ACTIVITY: Search the records for the string "down", then copy each line where it appears.

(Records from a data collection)
....................
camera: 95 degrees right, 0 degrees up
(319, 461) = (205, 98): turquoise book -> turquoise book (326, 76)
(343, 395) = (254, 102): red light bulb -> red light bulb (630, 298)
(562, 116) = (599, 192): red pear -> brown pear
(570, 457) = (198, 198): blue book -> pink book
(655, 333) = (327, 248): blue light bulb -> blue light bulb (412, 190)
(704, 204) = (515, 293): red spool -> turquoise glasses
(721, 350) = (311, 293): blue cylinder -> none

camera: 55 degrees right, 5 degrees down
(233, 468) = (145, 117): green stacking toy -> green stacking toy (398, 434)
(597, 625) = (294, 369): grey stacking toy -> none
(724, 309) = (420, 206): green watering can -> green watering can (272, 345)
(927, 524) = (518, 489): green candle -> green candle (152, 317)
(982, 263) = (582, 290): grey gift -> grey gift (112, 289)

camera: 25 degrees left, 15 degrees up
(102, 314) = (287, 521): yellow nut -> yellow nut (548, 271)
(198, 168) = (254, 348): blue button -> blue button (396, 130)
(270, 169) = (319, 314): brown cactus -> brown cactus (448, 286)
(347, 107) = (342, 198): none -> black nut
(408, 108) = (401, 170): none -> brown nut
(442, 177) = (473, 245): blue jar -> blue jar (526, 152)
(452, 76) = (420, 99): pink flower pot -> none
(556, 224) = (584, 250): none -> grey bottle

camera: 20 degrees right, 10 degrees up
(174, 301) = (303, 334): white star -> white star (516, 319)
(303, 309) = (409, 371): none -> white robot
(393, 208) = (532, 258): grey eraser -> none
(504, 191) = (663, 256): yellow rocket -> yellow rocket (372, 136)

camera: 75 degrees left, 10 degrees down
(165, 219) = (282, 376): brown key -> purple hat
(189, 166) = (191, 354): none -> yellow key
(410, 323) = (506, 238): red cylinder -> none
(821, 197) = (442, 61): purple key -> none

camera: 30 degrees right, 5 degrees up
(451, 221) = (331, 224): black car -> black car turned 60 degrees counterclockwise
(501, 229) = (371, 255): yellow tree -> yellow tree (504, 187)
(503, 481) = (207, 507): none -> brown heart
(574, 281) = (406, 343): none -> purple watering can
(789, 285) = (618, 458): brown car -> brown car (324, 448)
....................
RESULT FOR THIS EXERCISE:
camera: 55 degrees right, 5 degrees down
camera: 75 degrees left, 10 degrees down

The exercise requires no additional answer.